--- Provided records Enclosed Below ---

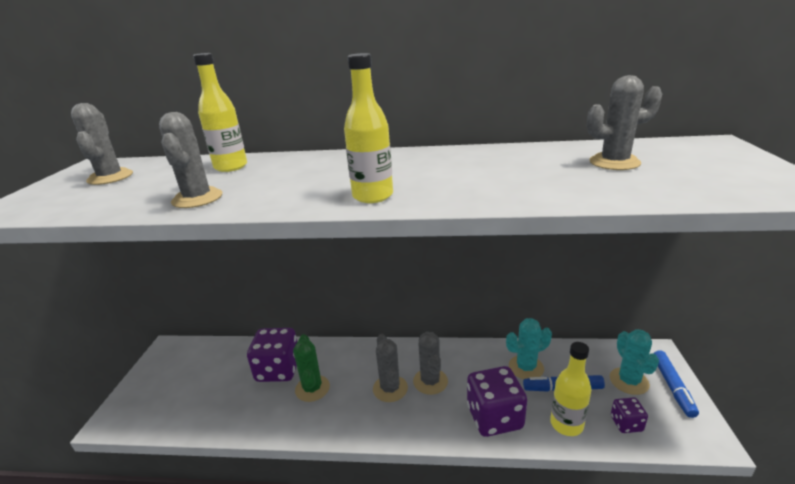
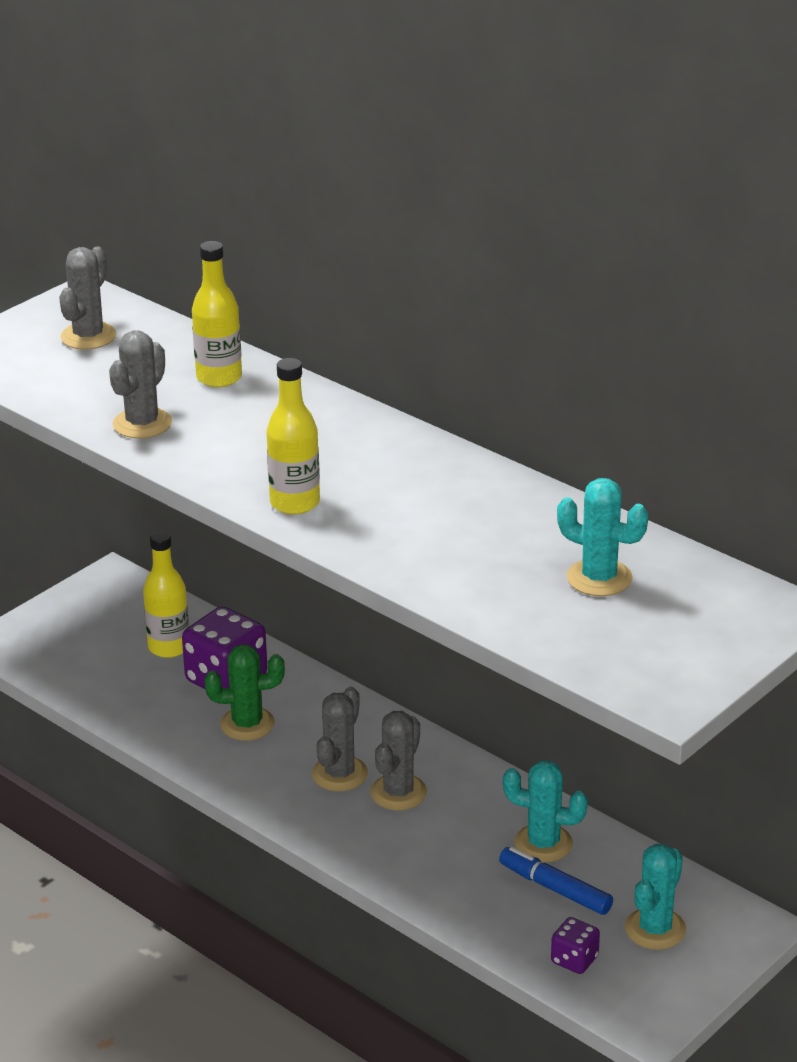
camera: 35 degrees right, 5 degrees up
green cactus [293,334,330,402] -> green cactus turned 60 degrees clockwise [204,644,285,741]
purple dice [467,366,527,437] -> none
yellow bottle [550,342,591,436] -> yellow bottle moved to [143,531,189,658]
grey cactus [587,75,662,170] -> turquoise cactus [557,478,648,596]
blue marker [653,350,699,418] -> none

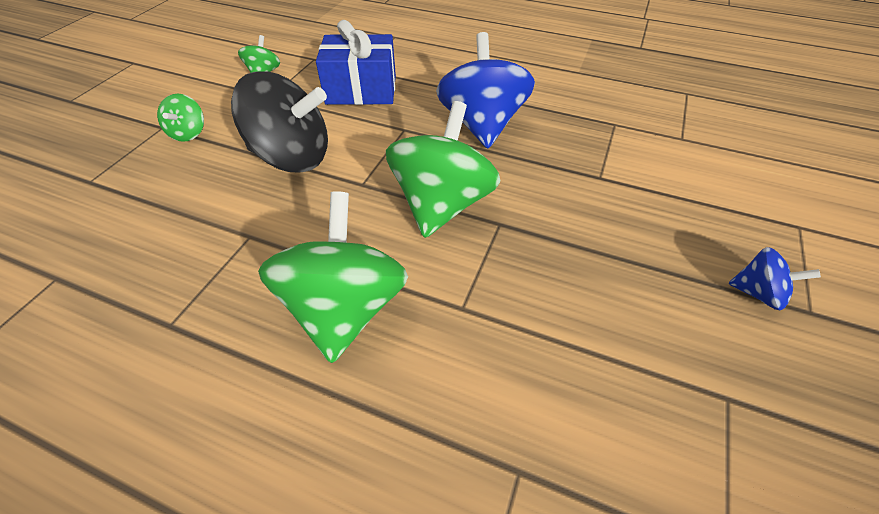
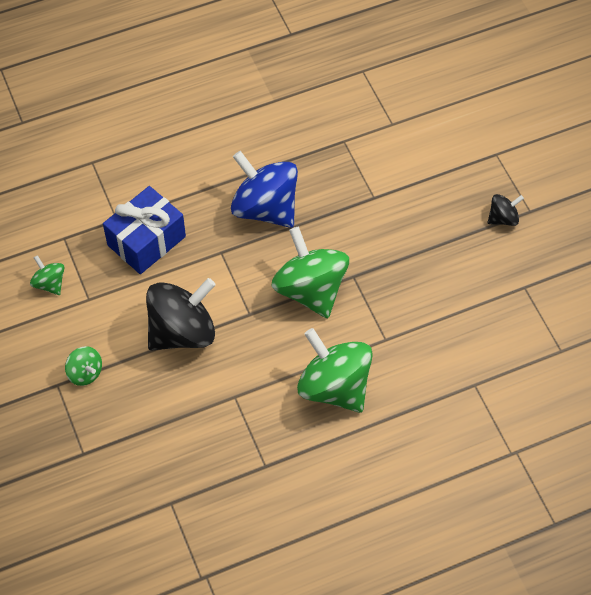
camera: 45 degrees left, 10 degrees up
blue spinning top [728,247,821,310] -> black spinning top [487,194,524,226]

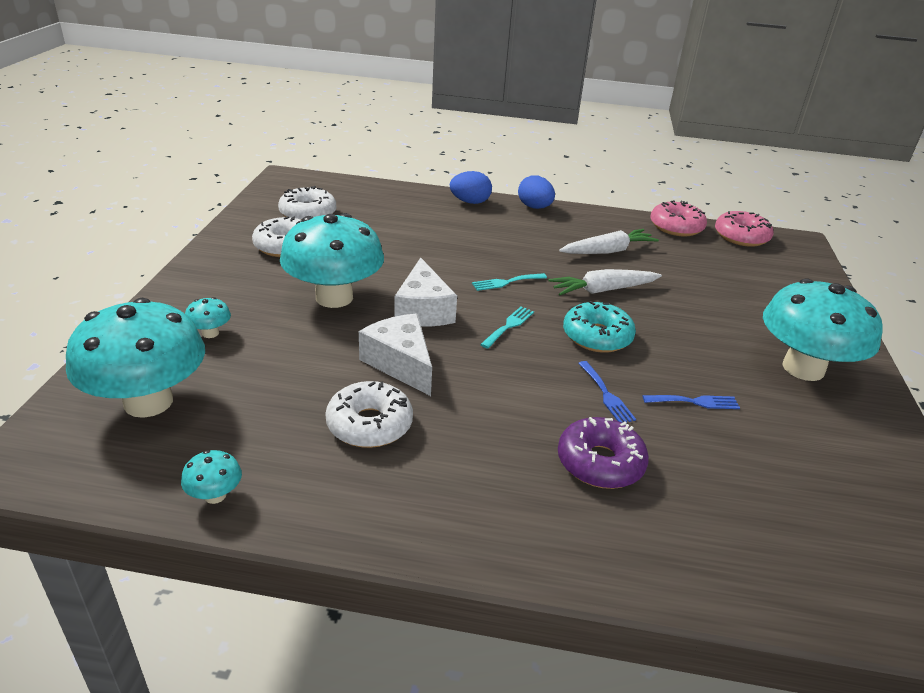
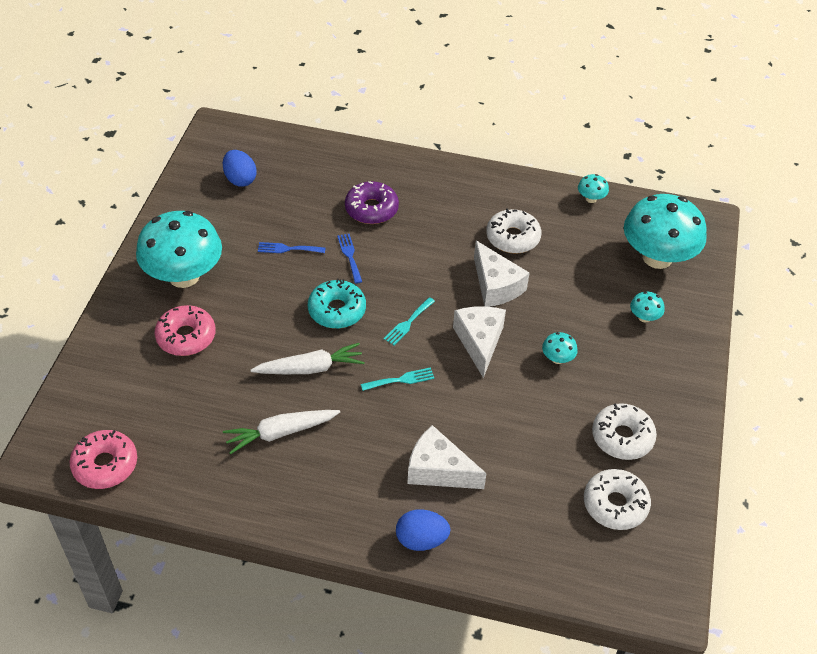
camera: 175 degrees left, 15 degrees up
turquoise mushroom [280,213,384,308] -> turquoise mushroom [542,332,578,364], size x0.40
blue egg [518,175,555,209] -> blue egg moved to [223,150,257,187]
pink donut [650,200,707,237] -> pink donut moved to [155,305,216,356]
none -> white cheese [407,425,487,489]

--- End of Enclosed Provided records ---

Task to complete =
Skipping the pictures, print the lines in the listing above exactly as written, starting at the line with "camera: 45 degrees left, 10 degrees up" and ending at the line with "turquoise mushroom [280,213,384,308]", both included.

Output =
camera: 45 degrees left, 10 degrees up
blue spinning top [728,247,821,310] -> black spinning top [487,194,524,226]

camera: 175 degrees left, 15 degrees up
turquoise mushroom [280,213,384,308] -> turquoise mushroom [542,332,578,364], size x0.40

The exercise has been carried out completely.